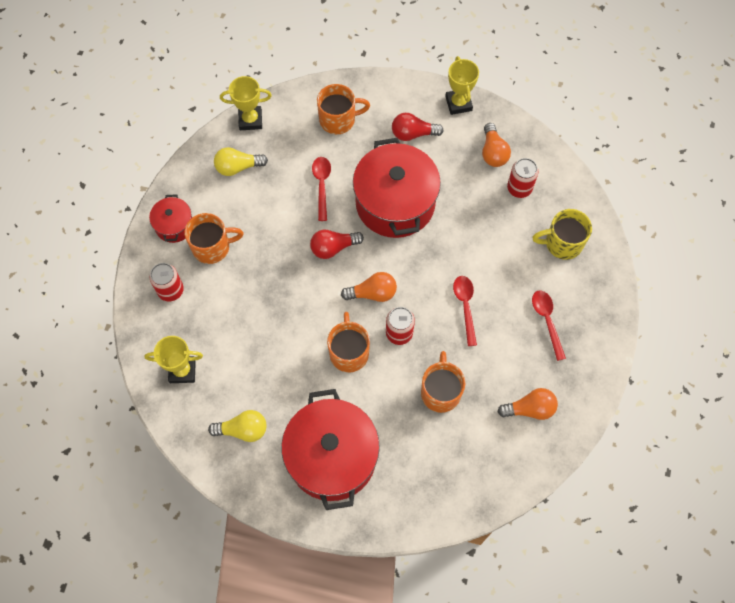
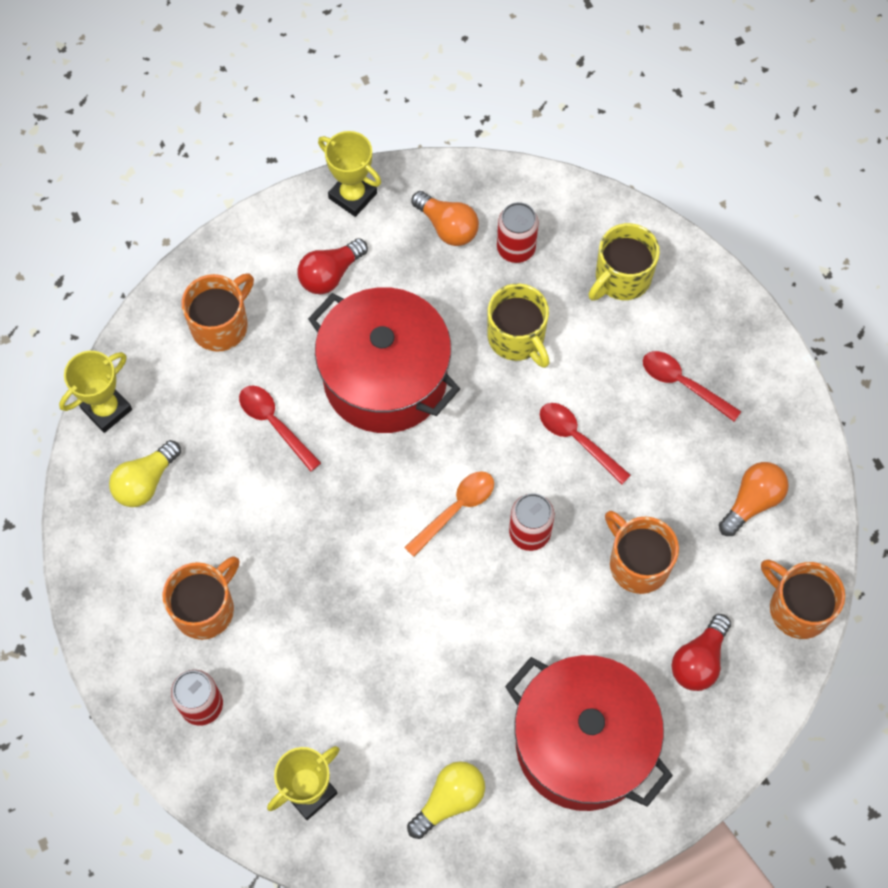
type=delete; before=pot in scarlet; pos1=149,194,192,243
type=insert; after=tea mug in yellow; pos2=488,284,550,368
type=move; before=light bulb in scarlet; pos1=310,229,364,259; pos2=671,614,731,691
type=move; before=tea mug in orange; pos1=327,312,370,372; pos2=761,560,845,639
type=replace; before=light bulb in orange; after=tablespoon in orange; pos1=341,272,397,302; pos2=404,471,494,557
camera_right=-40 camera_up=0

________________________________________

Filter the records above and copy every line that contains the word "move".

type=move; before=light bulb in scarlet; pos1=310,229,364,259; pos2=671,614,731,691
type=move; before=tea mug in orange; pos1=327,312,370,372; pos2=761,560,845,639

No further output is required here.